:: Your assignment ::
There is one span to output from the data below: the lines starting at the line with "none -> pink 1x1 tile [93,512,167,579]" and ending at the line with "none -> white 1x4 brick [429,288,679,384]". Output it exactly, ends included, nothing more.

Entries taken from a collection
------------------------------------------------
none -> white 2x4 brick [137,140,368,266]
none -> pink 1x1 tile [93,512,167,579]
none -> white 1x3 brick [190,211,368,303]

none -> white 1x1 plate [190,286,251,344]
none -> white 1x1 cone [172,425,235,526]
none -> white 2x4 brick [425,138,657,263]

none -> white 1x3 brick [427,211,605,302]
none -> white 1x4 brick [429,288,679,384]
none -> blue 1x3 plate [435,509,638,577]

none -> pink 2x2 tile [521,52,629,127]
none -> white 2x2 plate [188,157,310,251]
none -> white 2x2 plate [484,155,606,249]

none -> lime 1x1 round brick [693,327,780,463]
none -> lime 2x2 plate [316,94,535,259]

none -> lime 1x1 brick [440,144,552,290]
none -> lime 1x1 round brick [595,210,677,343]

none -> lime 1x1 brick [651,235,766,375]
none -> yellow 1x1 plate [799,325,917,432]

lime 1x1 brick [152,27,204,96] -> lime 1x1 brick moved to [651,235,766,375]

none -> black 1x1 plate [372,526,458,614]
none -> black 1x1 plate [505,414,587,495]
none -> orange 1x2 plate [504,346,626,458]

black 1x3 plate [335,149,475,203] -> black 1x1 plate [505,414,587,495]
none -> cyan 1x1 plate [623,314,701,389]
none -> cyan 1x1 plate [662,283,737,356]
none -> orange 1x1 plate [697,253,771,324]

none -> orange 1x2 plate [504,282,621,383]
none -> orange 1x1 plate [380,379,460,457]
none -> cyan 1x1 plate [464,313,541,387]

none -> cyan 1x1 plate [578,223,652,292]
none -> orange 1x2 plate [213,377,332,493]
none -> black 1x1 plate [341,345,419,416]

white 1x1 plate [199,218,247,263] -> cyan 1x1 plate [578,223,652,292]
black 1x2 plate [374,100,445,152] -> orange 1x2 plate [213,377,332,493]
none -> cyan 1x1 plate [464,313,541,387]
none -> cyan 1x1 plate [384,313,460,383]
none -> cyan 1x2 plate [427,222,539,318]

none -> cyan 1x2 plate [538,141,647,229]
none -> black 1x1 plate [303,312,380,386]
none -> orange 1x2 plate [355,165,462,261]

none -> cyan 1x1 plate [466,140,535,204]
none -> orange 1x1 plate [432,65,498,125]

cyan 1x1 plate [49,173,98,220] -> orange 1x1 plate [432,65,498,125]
------------------------------------------------
:: Result for this task ::
none -> pink 1x1 tile [93,512,167,579]
none -> white 1x3 brick [190,211,368,303]

none -> white 1x1 plate [190,286,251,344]
none -> white 1x1 cone [172,425,235,526]
none -> white 2x4 brick [425,138,657,263]

none -> white 1x3 brick [427,211,605,302]
none -> white 1x4 brick [429,288,679,384]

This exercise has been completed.